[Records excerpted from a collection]
=======

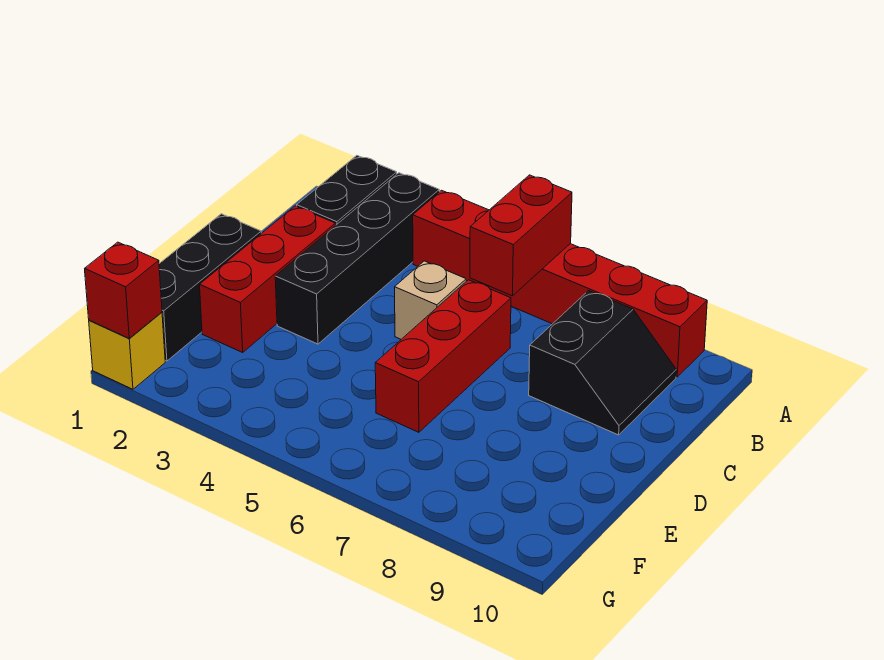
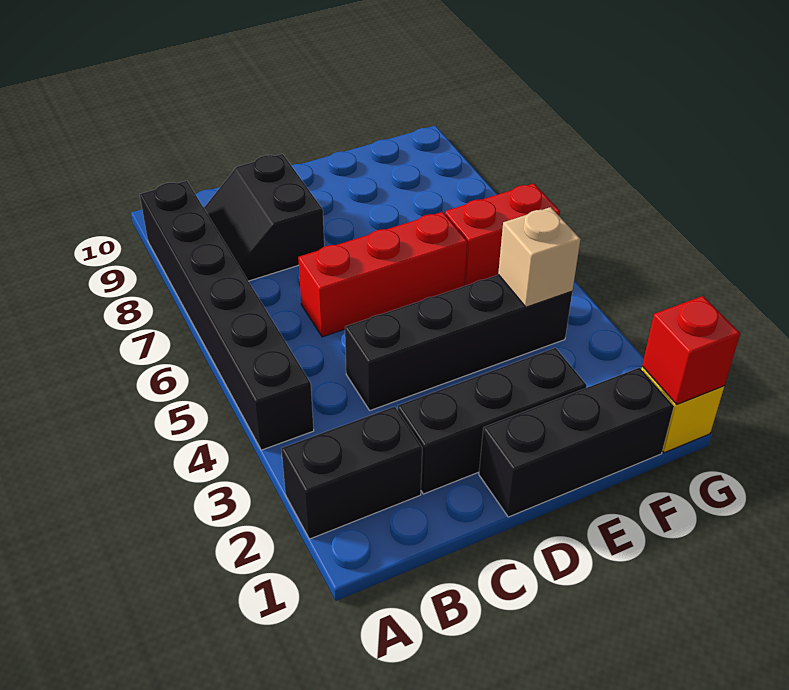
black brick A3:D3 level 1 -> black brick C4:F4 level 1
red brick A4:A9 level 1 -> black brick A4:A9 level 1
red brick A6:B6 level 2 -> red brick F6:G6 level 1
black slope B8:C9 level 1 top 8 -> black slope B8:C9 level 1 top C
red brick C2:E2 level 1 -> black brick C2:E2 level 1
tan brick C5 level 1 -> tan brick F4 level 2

=======

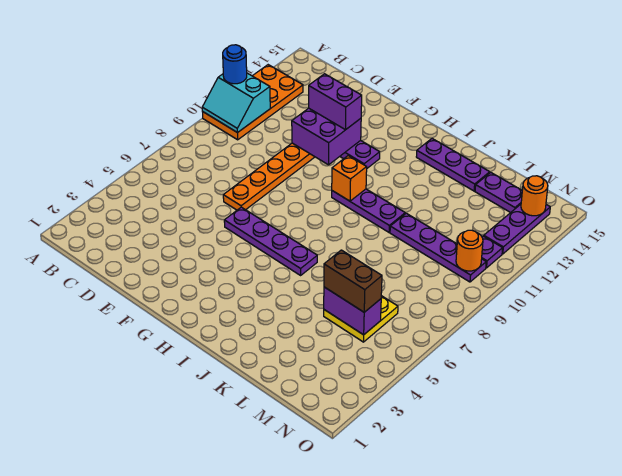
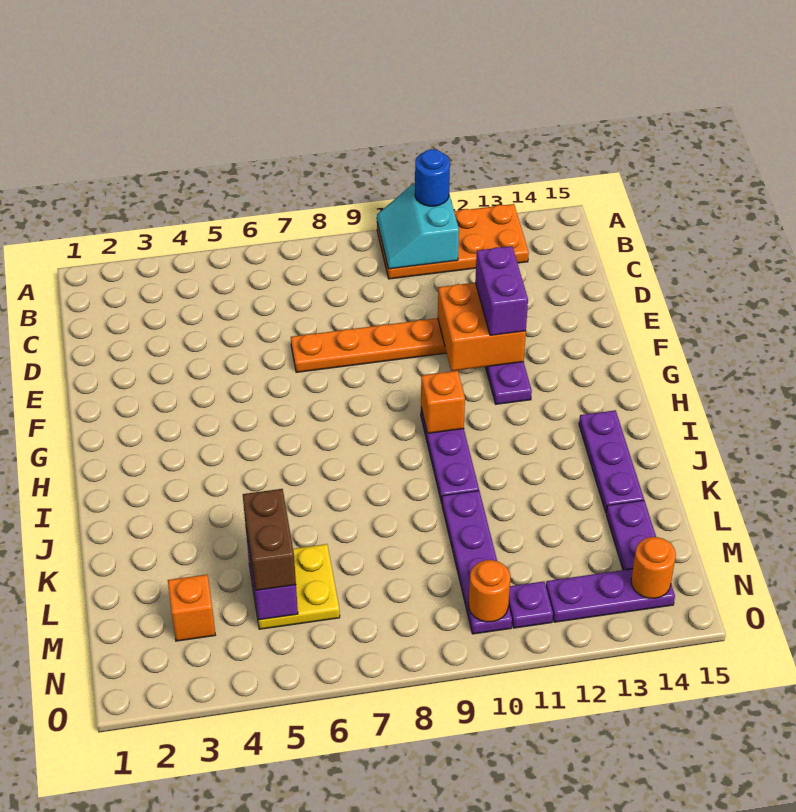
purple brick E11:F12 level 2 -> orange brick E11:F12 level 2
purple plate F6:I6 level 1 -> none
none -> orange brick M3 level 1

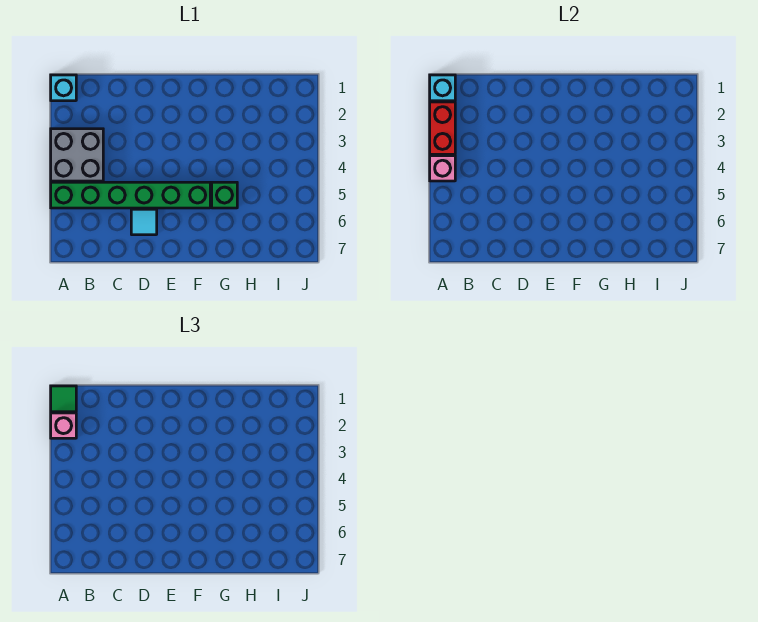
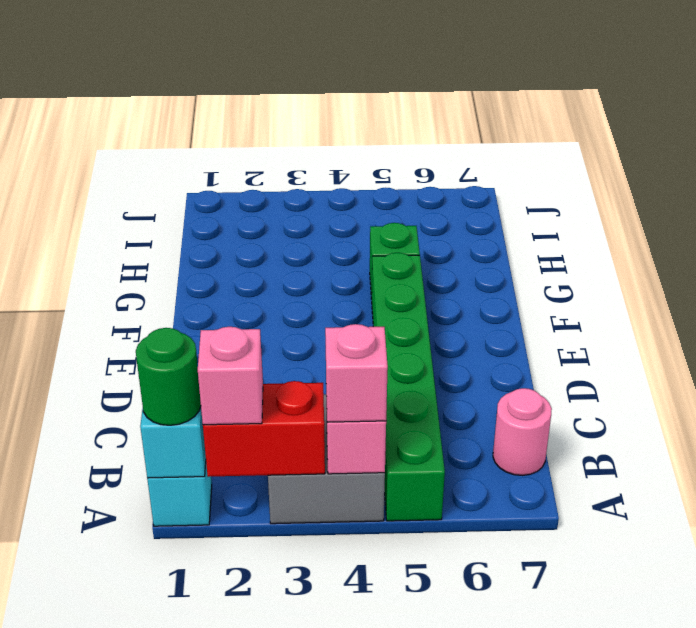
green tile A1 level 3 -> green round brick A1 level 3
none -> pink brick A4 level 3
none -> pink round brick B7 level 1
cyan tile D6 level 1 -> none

=======

• [HOW TO COMPLETE THIS TASK]:
The lines above starting at the one that contains "none -> pink brick A4 level 3" and ending at the one that contains "cyan tile D6 level 1 -> none" must be transcribed exactly, and no other lines may appear.

• [ANSWER SPACE]:
none -> pink brick A4 level 3
none -> pink round brick B7 level 1
cyan tile D6 level 1 -> none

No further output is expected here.